PROVIDED DATA →

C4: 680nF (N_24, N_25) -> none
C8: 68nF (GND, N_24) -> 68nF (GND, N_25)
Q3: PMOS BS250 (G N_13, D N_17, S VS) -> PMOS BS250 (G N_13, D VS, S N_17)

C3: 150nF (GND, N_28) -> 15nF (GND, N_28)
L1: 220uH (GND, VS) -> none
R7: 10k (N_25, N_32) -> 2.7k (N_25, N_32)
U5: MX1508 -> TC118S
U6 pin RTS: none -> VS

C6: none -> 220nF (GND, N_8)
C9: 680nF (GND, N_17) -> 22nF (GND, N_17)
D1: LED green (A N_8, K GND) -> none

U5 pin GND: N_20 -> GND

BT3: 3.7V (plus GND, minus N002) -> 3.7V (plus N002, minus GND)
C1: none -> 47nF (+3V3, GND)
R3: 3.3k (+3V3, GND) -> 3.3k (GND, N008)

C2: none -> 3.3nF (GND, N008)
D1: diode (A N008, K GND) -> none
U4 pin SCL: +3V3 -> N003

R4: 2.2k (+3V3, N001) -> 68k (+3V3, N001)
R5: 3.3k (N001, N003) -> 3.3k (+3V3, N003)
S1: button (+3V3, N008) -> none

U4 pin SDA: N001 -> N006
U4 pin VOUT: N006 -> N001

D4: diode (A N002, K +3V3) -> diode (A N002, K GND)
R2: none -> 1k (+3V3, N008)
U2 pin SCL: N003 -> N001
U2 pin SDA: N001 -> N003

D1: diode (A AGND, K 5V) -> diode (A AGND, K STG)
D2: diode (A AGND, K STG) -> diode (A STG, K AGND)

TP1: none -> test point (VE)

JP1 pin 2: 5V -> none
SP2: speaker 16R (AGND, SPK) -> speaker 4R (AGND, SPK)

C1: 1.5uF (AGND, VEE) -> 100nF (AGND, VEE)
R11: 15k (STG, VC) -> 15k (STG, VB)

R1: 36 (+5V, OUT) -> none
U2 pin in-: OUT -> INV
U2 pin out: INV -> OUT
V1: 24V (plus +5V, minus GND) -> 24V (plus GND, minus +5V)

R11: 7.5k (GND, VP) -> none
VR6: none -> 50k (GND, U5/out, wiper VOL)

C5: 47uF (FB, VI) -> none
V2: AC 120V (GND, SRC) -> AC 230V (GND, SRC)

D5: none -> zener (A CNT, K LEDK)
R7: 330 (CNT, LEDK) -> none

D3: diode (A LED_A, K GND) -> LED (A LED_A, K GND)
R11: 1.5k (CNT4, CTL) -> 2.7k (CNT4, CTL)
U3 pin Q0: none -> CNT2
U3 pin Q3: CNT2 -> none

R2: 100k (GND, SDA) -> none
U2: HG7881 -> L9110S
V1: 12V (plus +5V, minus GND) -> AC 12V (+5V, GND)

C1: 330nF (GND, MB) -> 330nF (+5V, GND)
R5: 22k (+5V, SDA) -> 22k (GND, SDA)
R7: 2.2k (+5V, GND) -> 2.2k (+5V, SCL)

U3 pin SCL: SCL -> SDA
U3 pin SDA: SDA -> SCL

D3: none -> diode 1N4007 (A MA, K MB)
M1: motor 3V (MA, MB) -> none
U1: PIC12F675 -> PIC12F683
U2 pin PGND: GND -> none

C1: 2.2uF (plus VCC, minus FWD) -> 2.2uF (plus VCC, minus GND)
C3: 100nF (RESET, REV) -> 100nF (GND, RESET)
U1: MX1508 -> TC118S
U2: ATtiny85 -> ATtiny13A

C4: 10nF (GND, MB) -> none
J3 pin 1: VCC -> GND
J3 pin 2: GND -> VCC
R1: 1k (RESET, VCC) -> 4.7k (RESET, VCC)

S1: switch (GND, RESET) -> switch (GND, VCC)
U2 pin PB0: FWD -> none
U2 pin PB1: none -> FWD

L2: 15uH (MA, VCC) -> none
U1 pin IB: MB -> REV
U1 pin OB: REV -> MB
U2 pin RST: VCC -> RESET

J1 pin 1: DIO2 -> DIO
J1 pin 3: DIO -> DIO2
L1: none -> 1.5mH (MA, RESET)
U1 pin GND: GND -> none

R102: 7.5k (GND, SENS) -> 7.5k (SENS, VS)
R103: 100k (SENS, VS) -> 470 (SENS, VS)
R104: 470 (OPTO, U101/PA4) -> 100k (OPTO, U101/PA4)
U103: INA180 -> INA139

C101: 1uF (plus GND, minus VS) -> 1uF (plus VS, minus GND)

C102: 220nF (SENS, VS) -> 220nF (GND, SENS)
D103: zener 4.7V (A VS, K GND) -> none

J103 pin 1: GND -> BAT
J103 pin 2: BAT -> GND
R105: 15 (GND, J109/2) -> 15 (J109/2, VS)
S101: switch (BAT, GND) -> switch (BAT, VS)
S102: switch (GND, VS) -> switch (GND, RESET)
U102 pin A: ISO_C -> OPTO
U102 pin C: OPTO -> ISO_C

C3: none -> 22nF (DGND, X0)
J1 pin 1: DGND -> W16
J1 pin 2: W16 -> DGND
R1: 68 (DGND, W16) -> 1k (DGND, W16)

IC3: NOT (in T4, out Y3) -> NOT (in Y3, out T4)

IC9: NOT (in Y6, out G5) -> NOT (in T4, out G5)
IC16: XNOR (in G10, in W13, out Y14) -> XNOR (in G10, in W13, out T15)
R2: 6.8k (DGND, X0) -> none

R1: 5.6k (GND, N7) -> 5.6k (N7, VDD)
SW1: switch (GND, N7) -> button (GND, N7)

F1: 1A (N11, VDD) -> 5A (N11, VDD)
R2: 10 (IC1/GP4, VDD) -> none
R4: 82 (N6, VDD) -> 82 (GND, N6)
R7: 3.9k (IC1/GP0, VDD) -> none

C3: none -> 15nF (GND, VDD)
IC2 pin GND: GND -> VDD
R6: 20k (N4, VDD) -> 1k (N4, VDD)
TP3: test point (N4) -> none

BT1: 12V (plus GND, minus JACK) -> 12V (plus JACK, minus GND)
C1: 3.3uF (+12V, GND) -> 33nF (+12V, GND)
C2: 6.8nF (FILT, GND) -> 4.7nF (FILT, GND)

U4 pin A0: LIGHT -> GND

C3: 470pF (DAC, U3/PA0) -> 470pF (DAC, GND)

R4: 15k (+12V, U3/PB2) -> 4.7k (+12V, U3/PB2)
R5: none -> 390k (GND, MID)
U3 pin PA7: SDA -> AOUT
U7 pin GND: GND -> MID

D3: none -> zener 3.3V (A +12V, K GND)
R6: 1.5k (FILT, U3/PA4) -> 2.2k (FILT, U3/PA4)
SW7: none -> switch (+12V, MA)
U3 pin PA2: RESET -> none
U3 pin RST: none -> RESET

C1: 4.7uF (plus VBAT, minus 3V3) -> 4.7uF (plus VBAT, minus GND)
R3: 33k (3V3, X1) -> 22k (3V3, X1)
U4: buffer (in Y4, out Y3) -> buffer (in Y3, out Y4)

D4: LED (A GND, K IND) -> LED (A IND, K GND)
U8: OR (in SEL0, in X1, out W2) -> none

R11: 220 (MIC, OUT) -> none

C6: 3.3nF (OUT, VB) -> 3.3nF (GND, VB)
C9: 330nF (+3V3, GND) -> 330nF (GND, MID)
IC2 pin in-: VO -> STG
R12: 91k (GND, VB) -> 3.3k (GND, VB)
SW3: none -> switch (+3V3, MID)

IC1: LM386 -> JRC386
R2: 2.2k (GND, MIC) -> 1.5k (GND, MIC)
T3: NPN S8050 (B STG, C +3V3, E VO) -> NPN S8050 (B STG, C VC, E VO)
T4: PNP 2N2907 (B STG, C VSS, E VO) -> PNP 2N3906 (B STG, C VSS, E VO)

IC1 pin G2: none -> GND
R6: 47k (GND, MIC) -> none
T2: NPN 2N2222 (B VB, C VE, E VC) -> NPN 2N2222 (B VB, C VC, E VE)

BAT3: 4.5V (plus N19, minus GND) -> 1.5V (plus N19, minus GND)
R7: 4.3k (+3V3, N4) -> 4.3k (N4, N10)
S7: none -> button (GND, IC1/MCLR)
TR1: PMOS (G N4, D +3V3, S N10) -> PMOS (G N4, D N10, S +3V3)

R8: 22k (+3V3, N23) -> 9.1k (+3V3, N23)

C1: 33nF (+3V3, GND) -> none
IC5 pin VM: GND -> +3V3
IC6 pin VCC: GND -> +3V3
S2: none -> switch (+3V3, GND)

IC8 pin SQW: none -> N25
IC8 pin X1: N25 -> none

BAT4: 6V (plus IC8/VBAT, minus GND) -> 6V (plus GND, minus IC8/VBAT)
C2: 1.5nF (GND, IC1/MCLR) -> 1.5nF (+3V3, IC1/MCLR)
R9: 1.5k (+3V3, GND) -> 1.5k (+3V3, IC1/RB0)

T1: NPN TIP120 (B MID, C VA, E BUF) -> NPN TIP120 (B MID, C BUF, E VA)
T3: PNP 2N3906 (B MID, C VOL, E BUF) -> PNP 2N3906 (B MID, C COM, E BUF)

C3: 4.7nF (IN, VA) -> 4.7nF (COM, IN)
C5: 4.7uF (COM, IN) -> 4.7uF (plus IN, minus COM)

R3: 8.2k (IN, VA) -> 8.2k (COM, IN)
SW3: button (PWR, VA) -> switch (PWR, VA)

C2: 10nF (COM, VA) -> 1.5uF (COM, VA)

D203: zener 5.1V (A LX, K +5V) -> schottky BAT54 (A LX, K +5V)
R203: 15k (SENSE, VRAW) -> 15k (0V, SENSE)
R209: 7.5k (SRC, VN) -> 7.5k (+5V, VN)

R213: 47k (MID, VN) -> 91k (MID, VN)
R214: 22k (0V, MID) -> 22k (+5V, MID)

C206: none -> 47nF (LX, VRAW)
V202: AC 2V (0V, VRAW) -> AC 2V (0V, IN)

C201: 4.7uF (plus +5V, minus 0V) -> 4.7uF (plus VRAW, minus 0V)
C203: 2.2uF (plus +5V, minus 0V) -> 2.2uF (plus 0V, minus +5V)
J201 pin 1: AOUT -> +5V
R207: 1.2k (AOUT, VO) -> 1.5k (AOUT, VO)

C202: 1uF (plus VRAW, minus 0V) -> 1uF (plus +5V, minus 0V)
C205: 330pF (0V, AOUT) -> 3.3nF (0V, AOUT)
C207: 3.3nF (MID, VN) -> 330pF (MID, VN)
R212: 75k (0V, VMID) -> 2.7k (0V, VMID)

DIRECTIONS → Check the data for the word "switch" and pull out the lines that have it.

SOLUTION FOR THIS PROBLEM →
S1: switch (GND, RESET) -> switch (GND, VCC)
S101: switch (BAT, GND) -> switch (BAT, VS)
S102: switch (GND, VS) -> switch (GND, RESET)
SW1: switch (GND, N7) -> button (GND, N7)
SW7: none -> switch (+12V, MA)
SW3: none -> switch (+3V3, MID)
S2: none -> switch (+3V3, GND)
SW3: button (PWR, VA) -> switch (PWR, VA)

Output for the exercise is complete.